BEGIN Task data
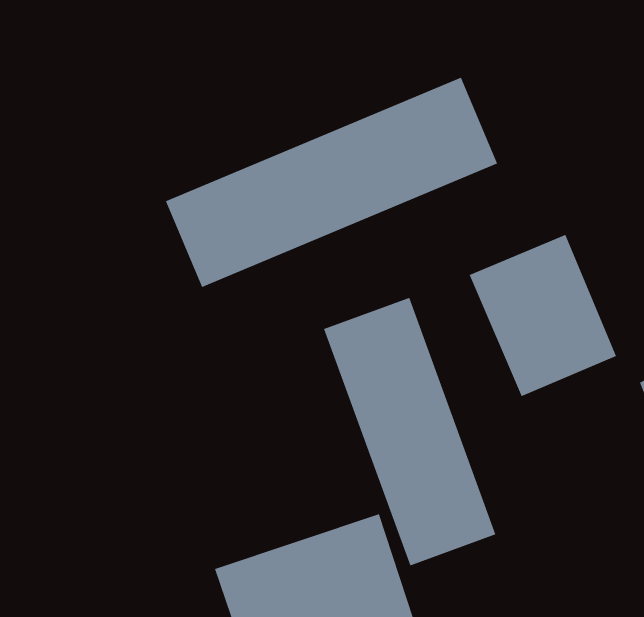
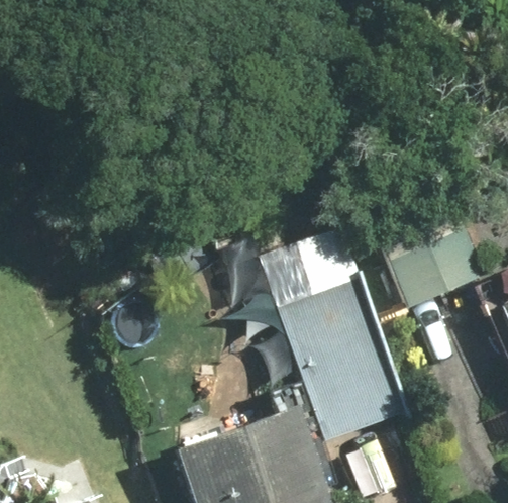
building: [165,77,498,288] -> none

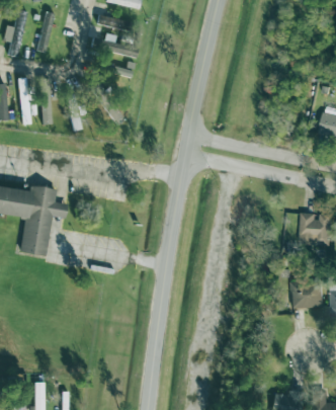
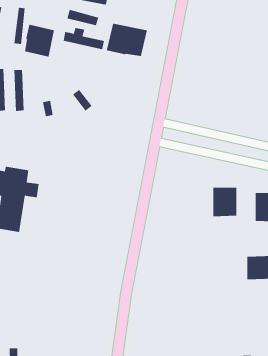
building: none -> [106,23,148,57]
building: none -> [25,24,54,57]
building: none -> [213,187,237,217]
END Task data
BEGIN Task data
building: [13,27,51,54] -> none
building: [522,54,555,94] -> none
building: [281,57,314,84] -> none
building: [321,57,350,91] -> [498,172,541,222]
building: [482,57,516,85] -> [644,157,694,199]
END Task data
BEGIN Task data
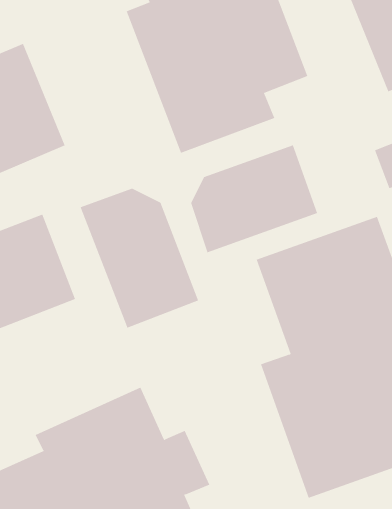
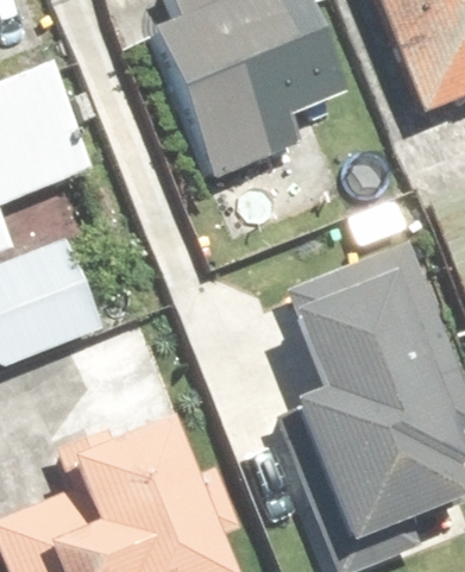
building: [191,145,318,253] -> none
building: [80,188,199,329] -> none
END Task data
Everything above from the line with "building: [13,27,51,54] -> none" to the line with "building: [482,57,516,85] ->", both included, must be repeated exactly, and nothing outside that range.

building: [13,27,51,54] -> none
building: [522,54,555,94] -> none
building: [281,57,314,84] -> none
building: [321,57,350,91] -> [498,172,541,222]
building: [482,57,516,85] -> [644,157,694,199]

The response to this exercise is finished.